WORK ORDER – Tell me how many lines in the data include "white", and keep the reply to that number.

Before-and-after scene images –
○ ○ ○ ○

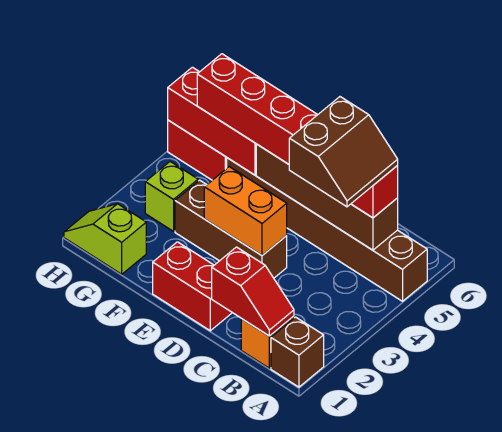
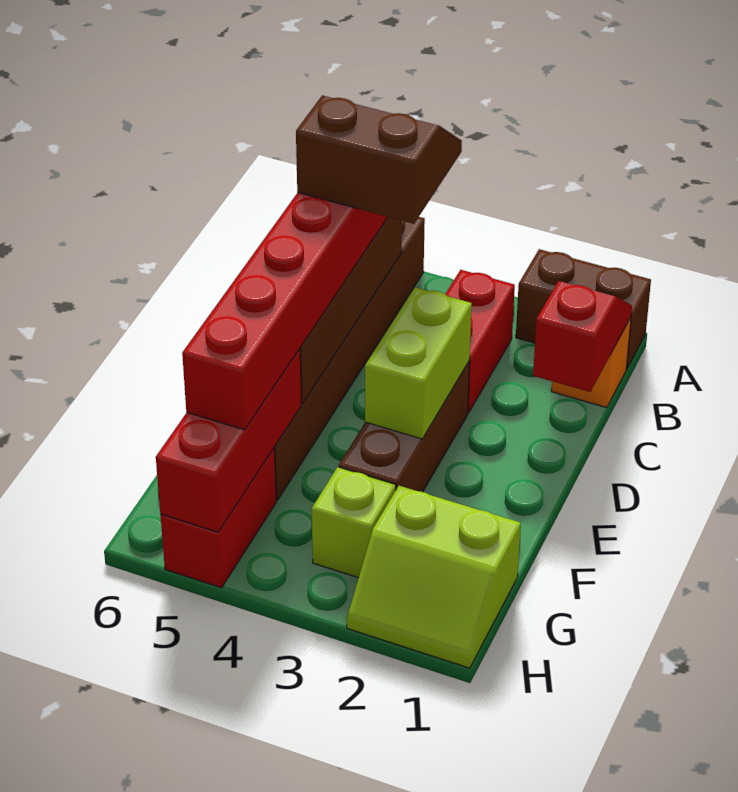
brown 1x1 brick [271,317,324,387] -> brown 1x2 brick [516,249,651,369]
red 1x2 brick [153,242,232,331] -> red 1x2 brick moved to [446,270,515,413]
orange 1x2 brick [204,167,287,255] -> lime 1x2 brick [365,287,472,439]
lime 1x2 slope [64,204,146,274] -> lime 2x2 slope [347,486,521,668]

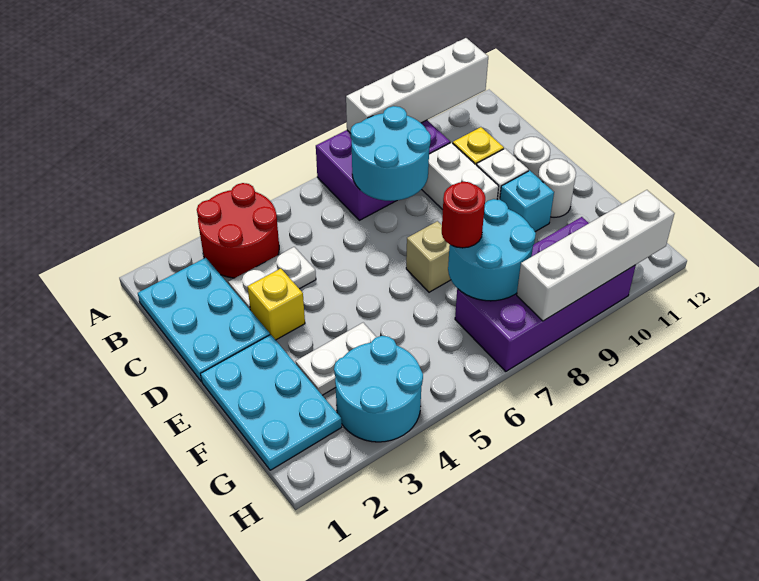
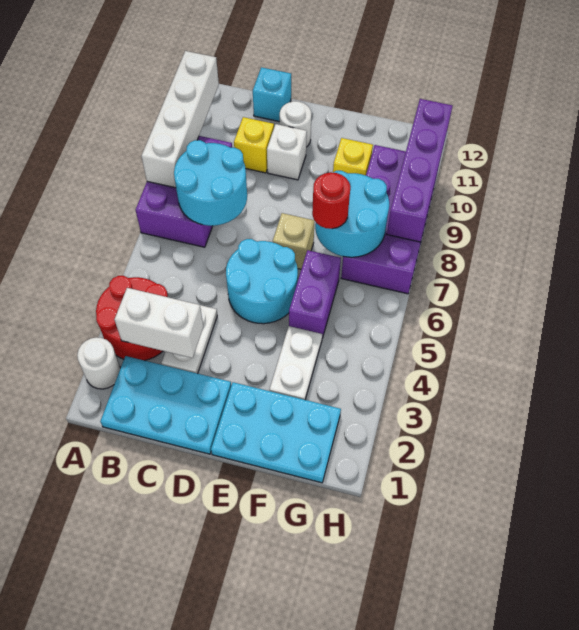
white 1x2 brick [422,142,499,210] -> white 1x2 brick moved to [114,288,204,358]
yellow 1x1 brick [248,268,305,340] -> yellow 1x1 brick moved to [333,138,373,175]
cyan 1x1 brick [500,171,554,232] -> cyan 1x1 brick moved to [253,67,291,122]
white 1x1 round brick [538,159,576,217] -> white 1x1 round brick moved to [77,337,120,389]
none -> purple 1x2 brick [289,250,341,337]
cyan 2x2 round brick [334,336,423,442] -> cyan 2x2 round brick moved to [226,239,298,324]
white 1x4 brick [517,190,675,321] -> purple 1x4 brick [387,99,453,242]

○ ○ ○ ○

EXPECTED OUTPUT – 3